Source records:

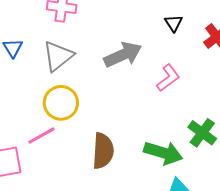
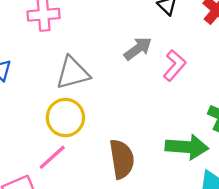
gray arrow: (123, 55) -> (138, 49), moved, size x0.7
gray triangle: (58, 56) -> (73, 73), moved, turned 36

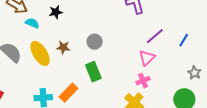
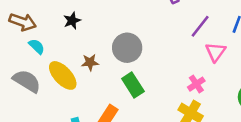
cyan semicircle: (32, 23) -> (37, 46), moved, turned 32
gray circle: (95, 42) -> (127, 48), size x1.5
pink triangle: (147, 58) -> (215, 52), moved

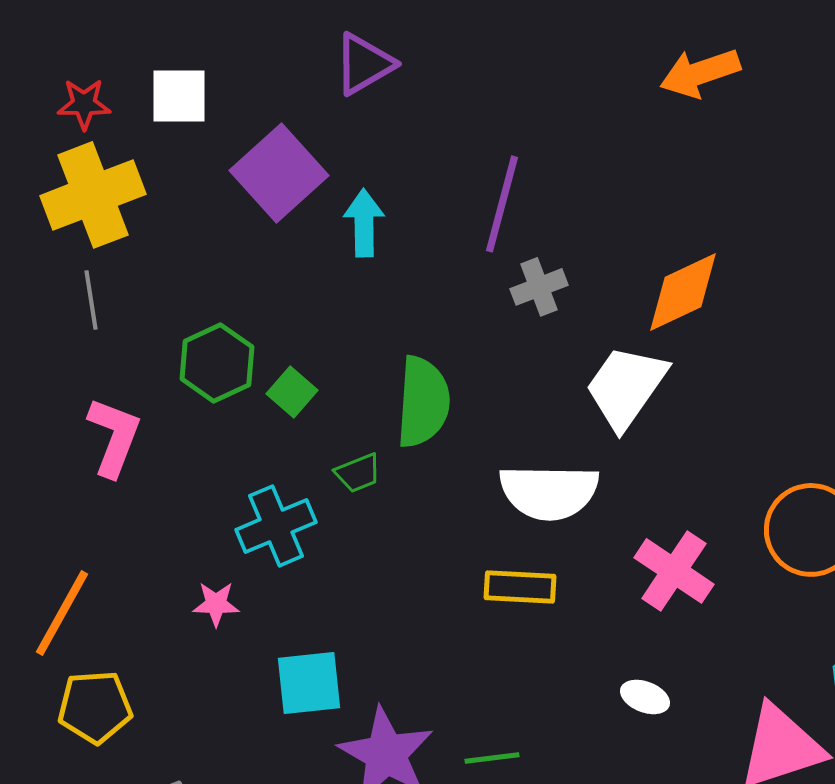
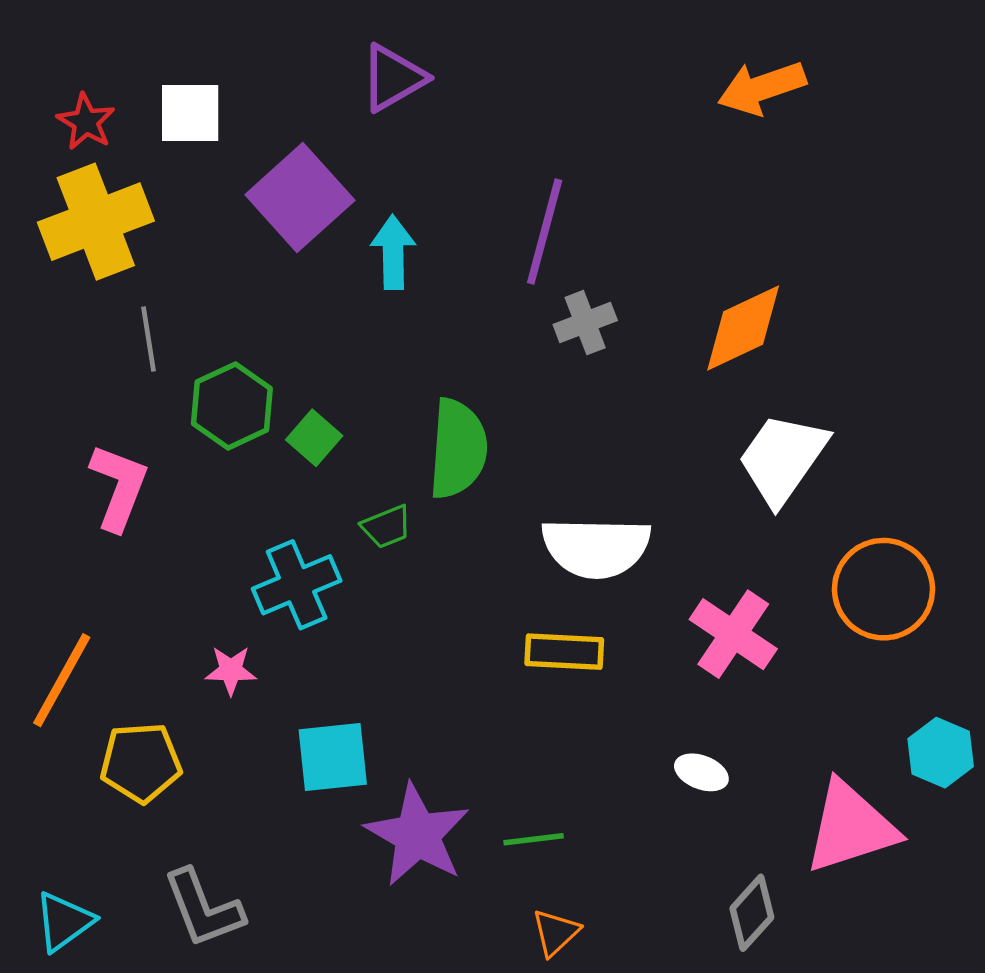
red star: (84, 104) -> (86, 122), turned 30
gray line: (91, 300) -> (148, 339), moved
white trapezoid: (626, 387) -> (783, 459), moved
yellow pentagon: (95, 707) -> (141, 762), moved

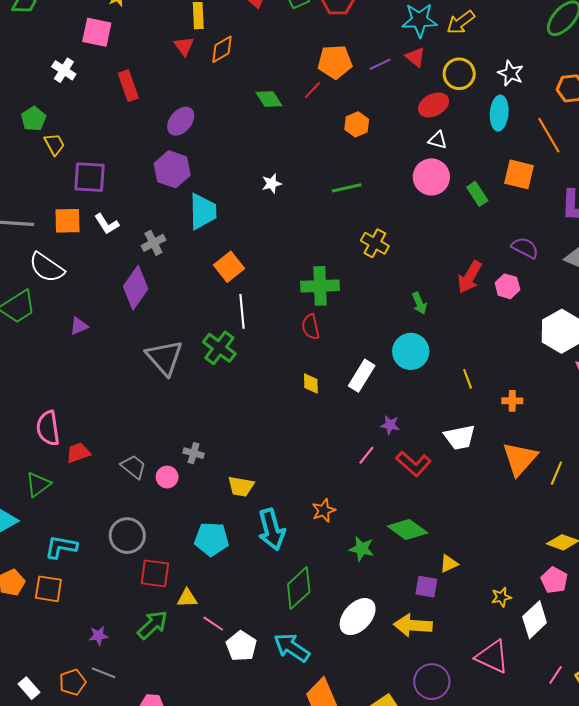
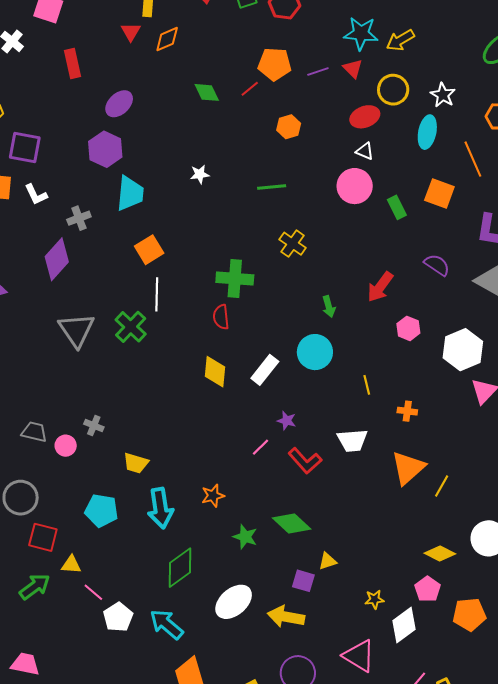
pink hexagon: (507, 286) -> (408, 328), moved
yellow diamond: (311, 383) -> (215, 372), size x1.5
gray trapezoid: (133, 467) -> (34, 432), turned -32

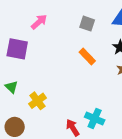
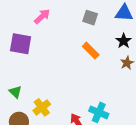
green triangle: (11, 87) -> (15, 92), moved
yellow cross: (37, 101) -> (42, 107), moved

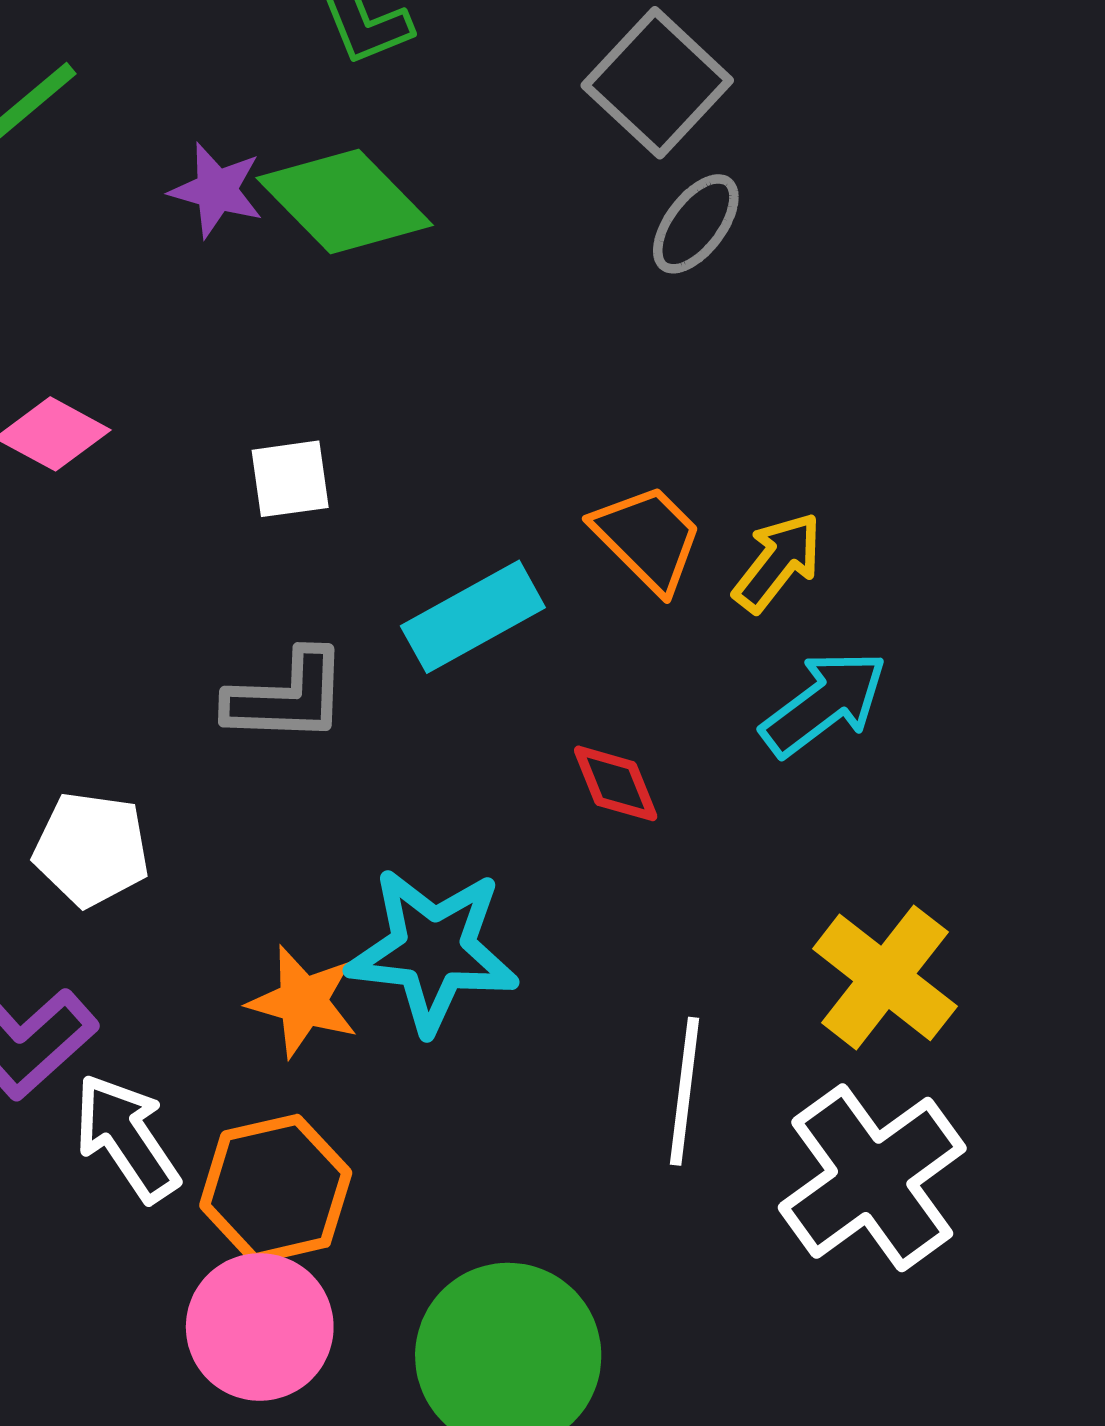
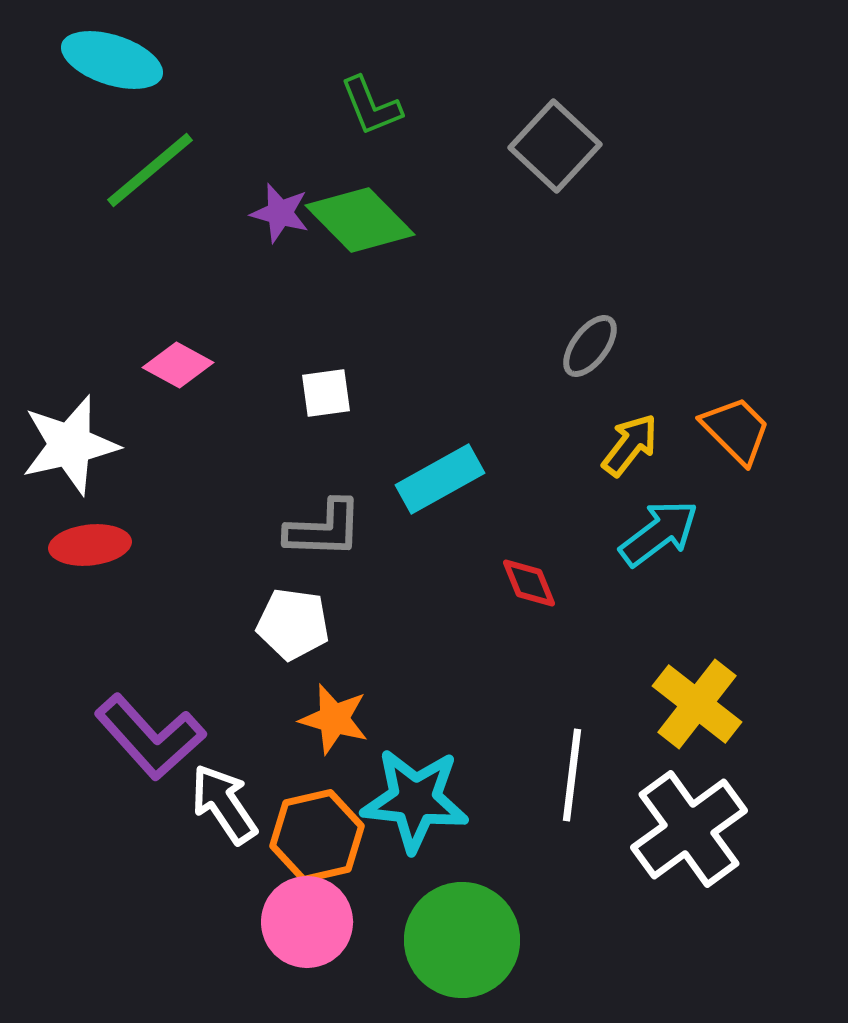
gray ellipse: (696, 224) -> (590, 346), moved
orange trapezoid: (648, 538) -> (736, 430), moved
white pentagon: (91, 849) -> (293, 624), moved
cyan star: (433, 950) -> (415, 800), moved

▸ **Work instruction**:
The line containing "orange trapezoid: (648, 538)" and all lines after it, through the end of the entries above, are to be returned exactly and alone.

▸ **Answer space**:
orange trapezoid: (648, 538) -> (736, 430), moved
white pentagon: (91, 849) -> (293, 624), moved
cyan star: (433, 950) -> (415, 800), moved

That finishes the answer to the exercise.